##### Supplied records #####
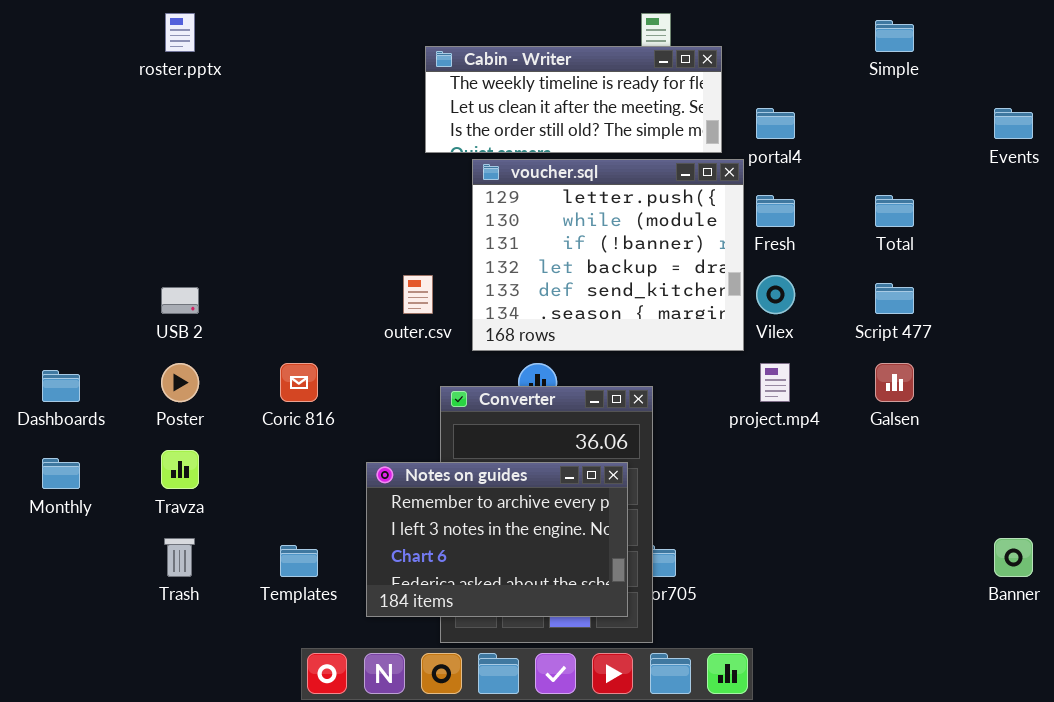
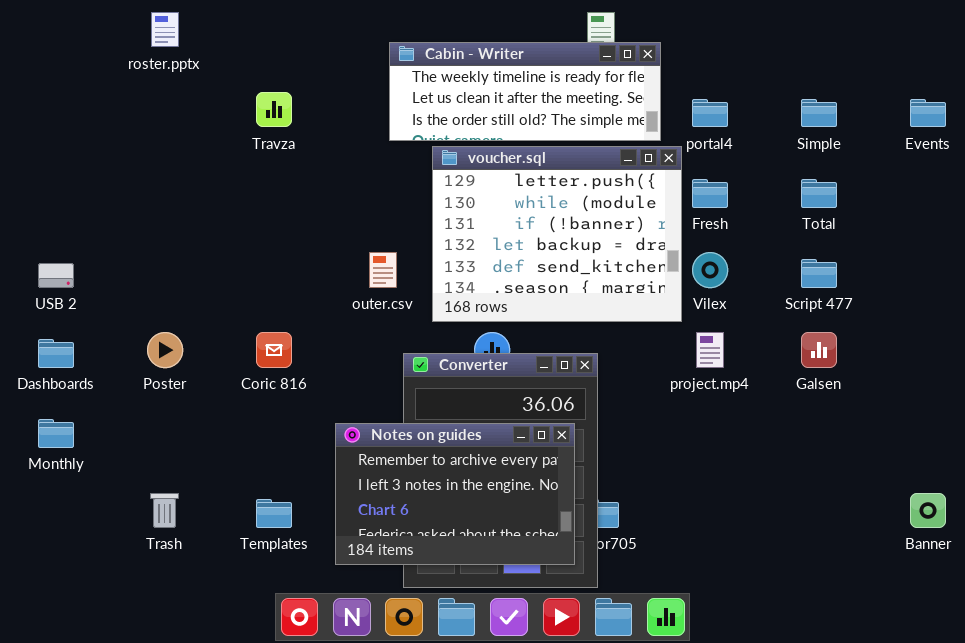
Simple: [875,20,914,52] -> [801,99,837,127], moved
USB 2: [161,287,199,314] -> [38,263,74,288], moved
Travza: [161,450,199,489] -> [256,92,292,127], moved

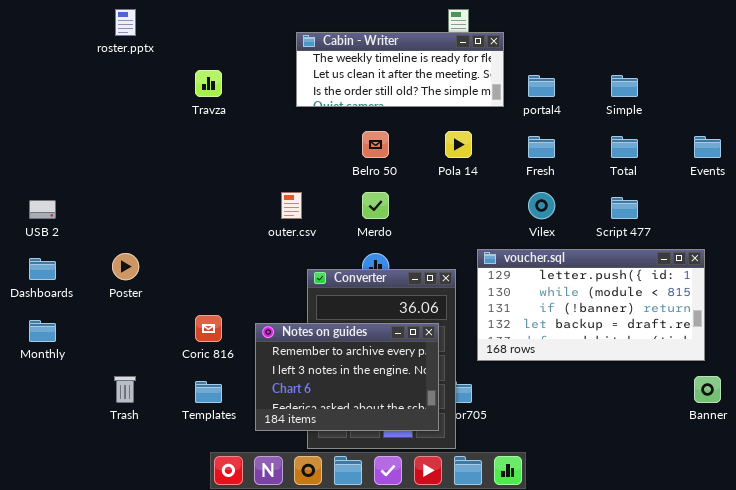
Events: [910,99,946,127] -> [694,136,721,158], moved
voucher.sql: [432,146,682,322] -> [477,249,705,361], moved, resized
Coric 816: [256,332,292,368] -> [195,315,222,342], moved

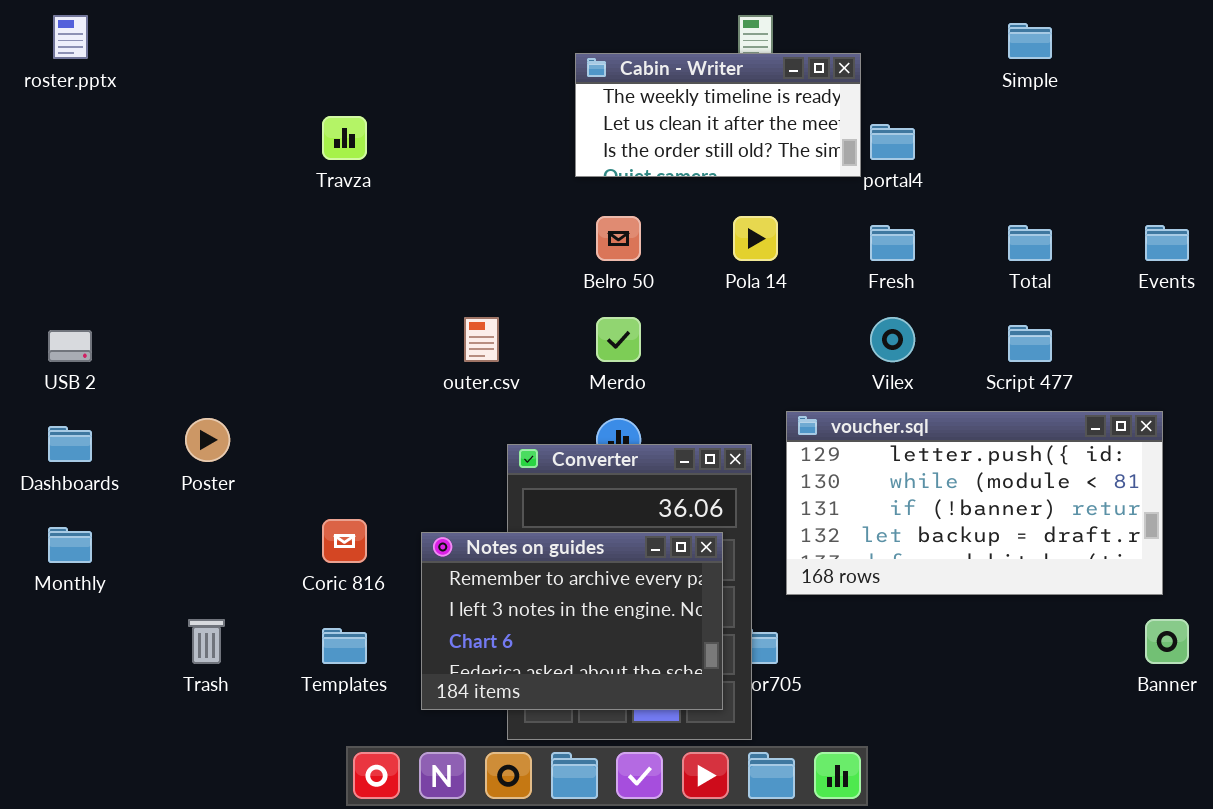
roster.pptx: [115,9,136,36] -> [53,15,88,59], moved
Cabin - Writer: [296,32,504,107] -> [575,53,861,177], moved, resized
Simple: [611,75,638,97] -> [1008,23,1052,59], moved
#####
- _What to do_: All lines from the one that has "roster.pptx: [115,9,136,36] ->" through the end of the material above should be returned exactly; omit the rest.

- _Problem solution_:
roster.pptx: [115,9,136,36] -> [53,15,88,59], moved
Cabin - Writer: [296,32,504,107] -> [575,53,861,177], moved, resized
Simple: [611,75,638,97] -> [1008,23,1052,59], moved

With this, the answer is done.